## Activity
From the entries, copy out every line in which the word "tape" is found.

## Excerpted data
——

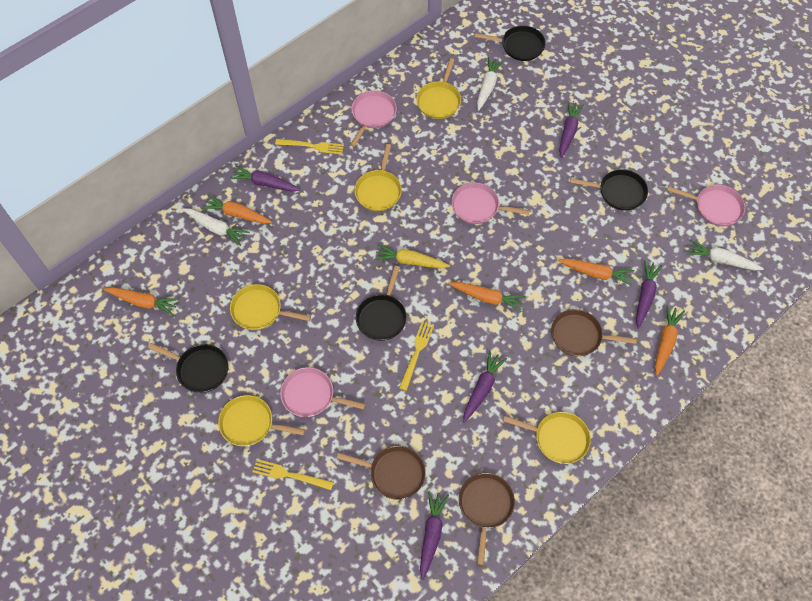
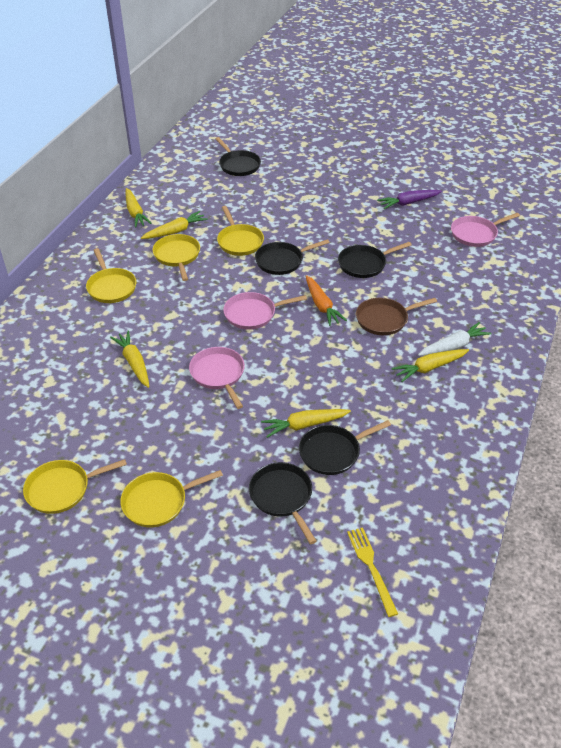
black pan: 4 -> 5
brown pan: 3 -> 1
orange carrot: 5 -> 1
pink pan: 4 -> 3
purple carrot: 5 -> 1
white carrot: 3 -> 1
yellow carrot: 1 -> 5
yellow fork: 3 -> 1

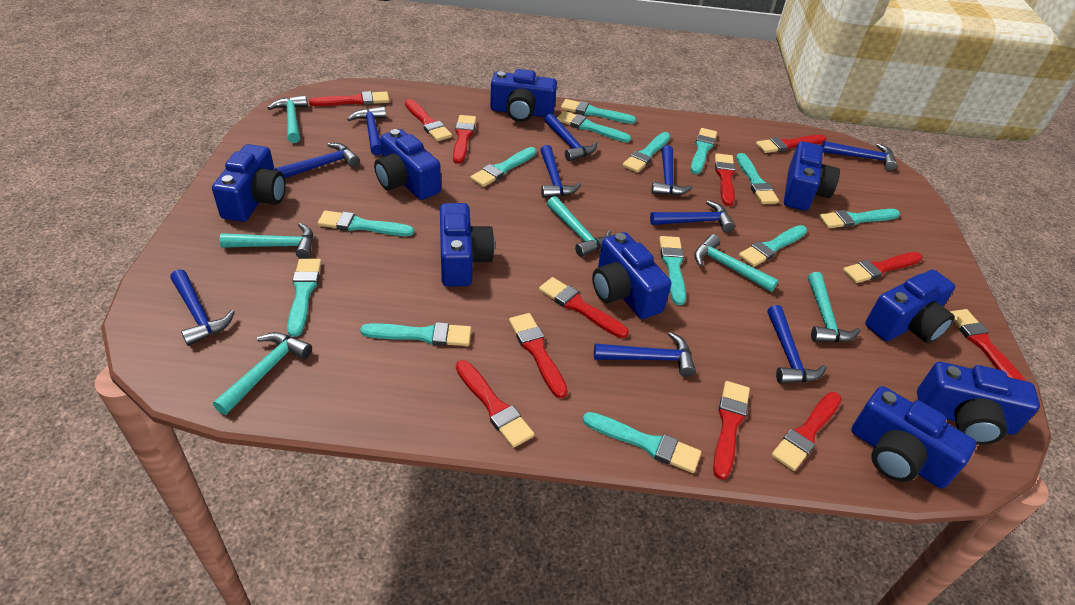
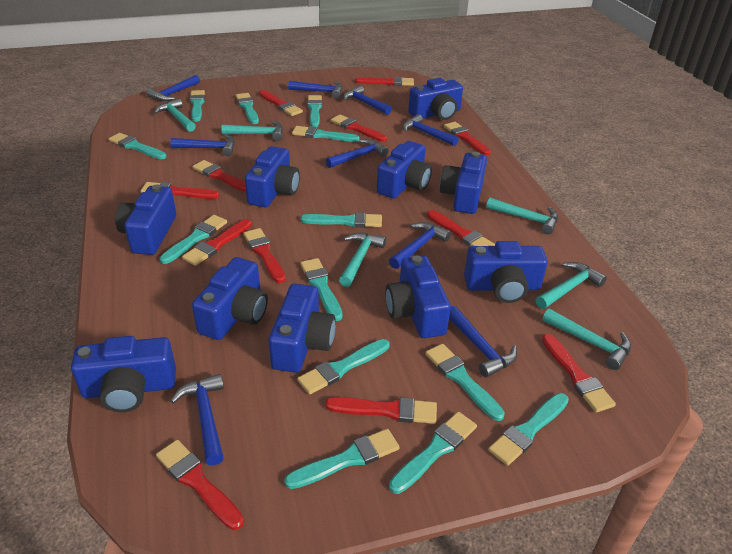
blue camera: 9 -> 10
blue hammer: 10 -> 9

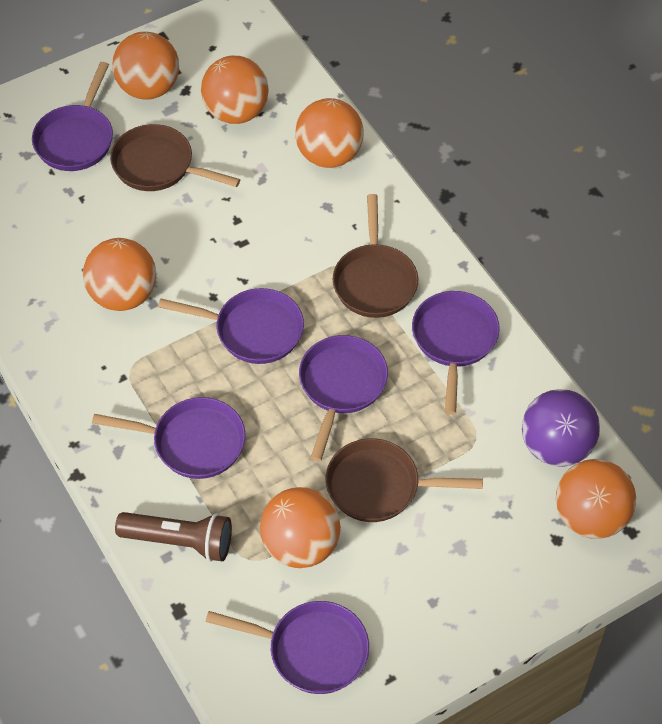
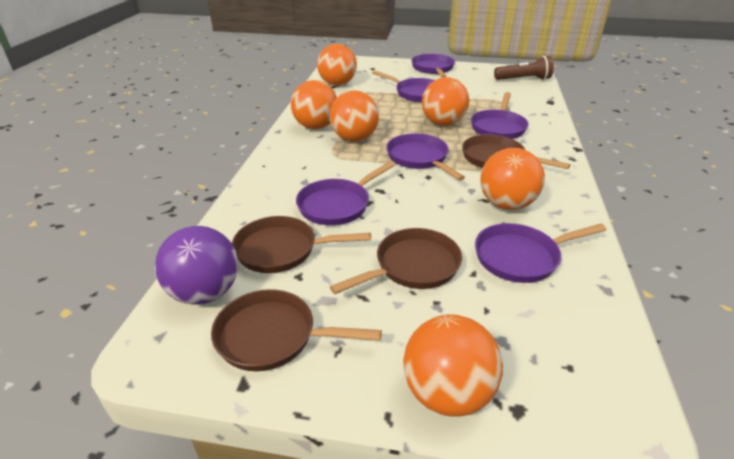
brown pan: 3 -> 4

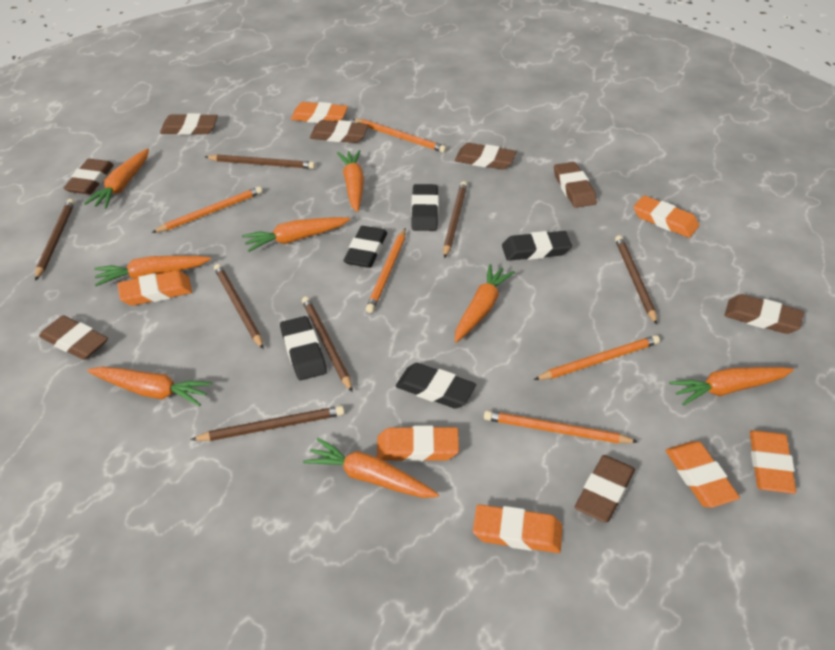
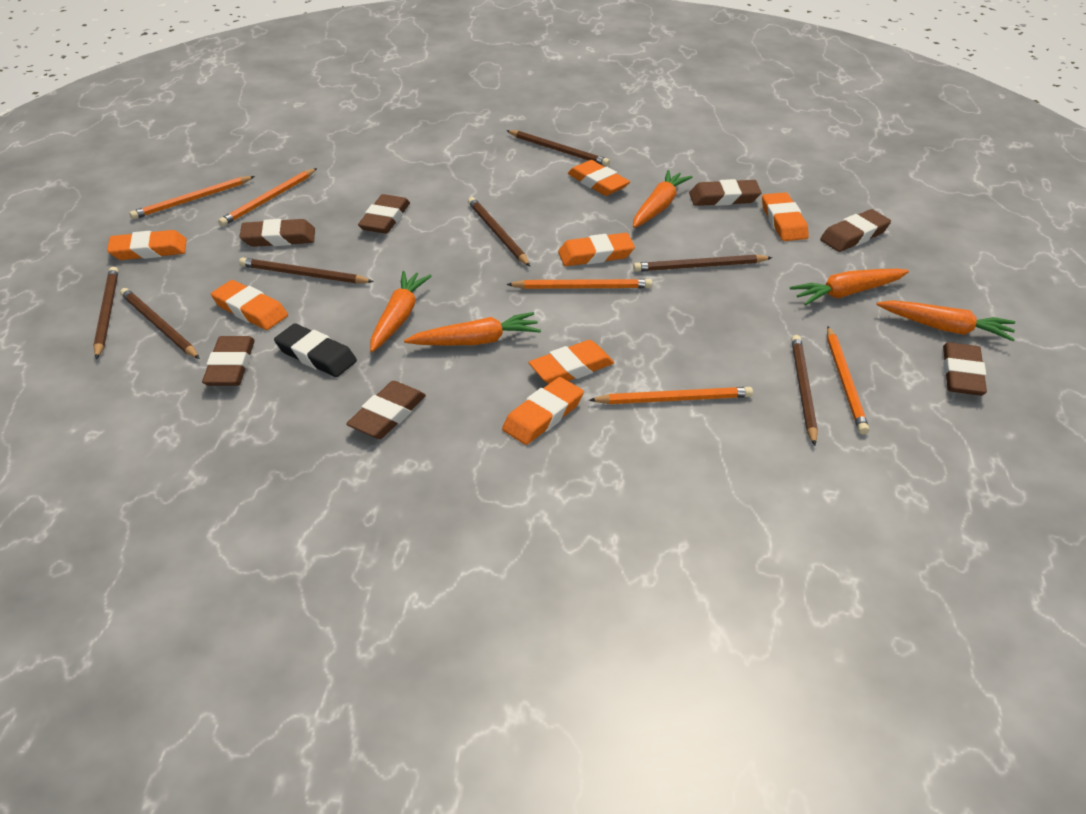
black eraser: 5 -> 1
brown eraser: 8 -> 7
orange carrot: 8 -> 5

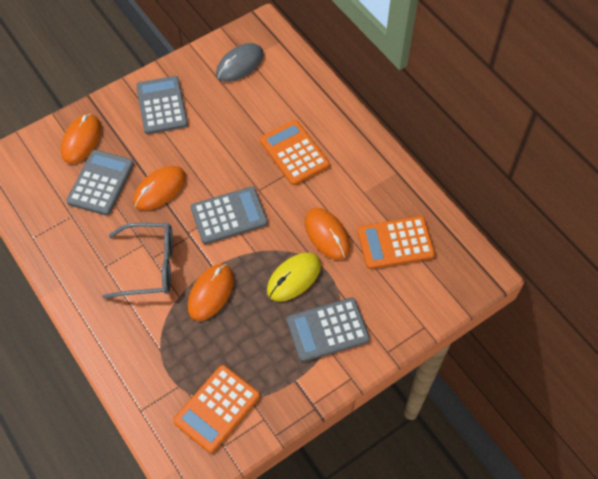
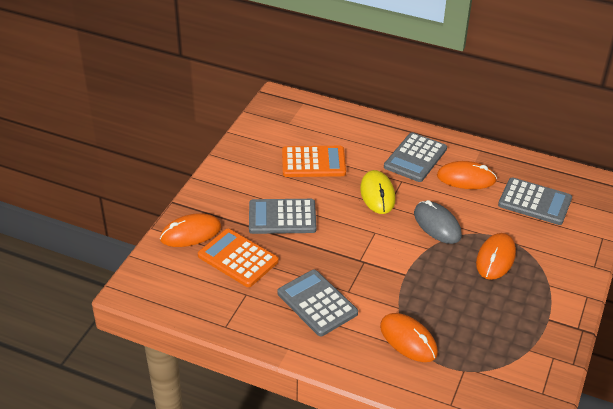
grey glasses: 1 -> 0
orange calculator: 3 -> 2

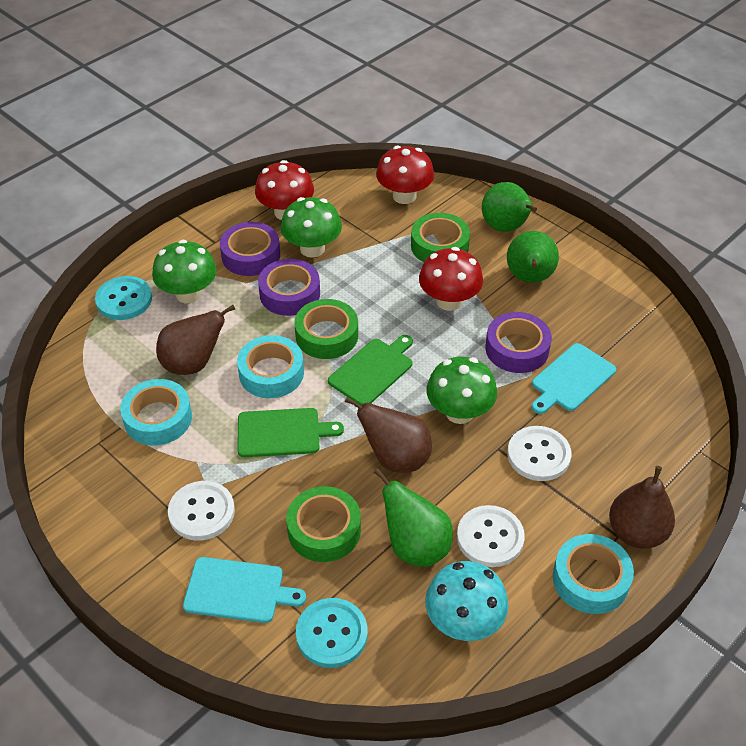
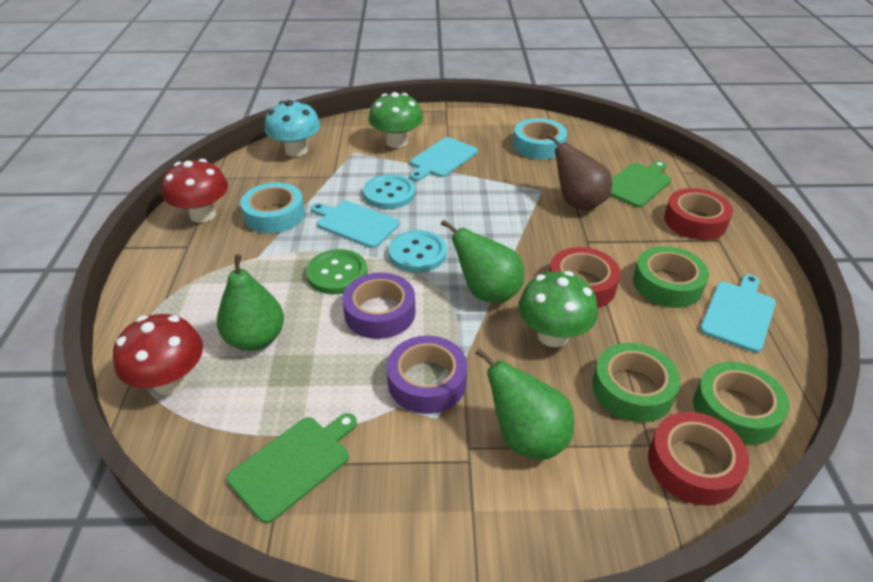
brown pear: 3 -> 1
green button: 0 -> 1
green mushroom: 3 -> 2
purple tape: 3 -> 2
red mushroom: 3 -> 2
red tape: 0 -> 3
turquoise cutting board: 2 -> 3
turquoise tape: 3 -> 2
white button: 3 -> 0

——

## Expected answer
purple tape: 3 -> 2
red tape: 0 -> 3
turquoise tape: 3 -> 2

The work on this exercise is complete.